# [Problem to solve]
Start to finish, print the entries exactly, and carry none of the pictures over.
Provided entries below:
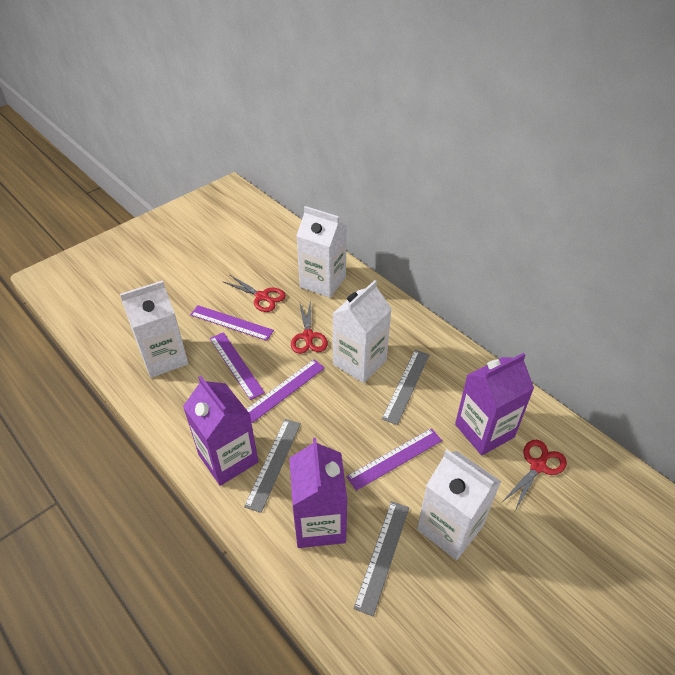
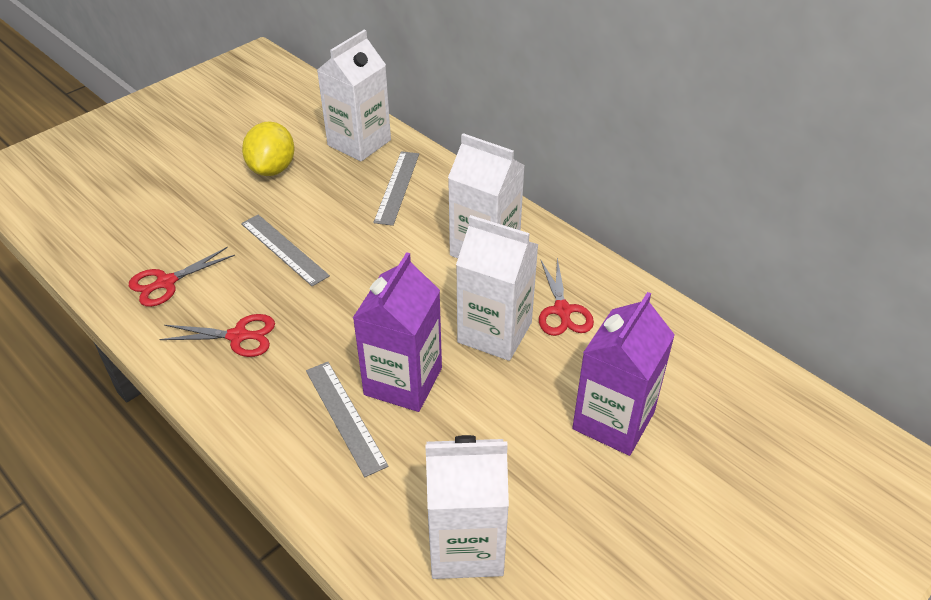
purple carton: 3 -> 2
purple ruler: 4 -> 0
yellow lemon: 0 -> 1

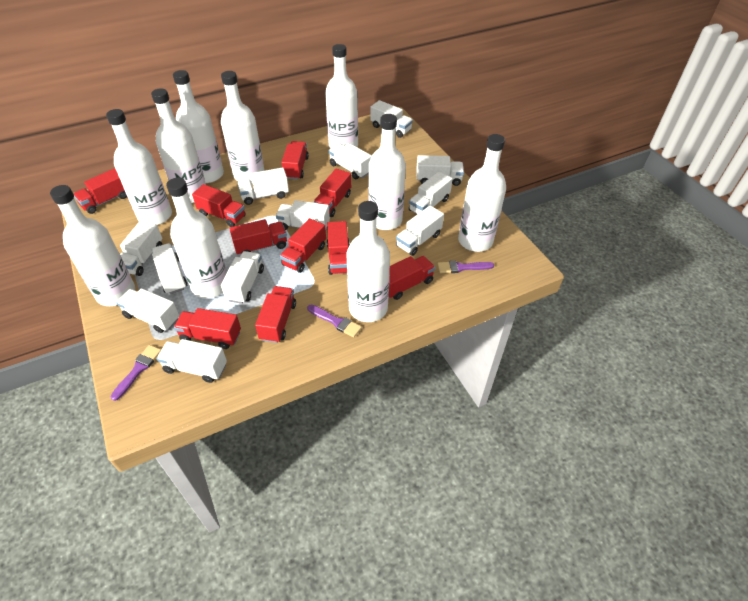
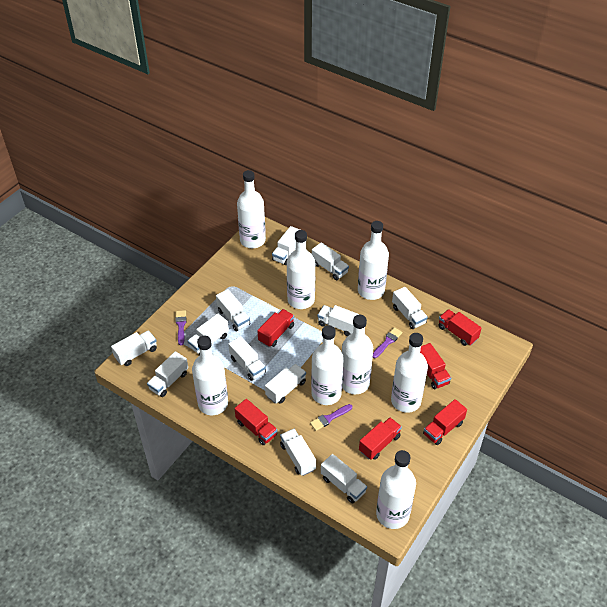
red truck: 10 -> 6
white bottle: 10 -> 8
End of Provided entries.
# [Result]
purple carton: 3 -> 2
purple ruler: 4 -> 0
yellow lemon: 0 -> 1

red truck: 10 -> 6
white bottle: 10 -> 8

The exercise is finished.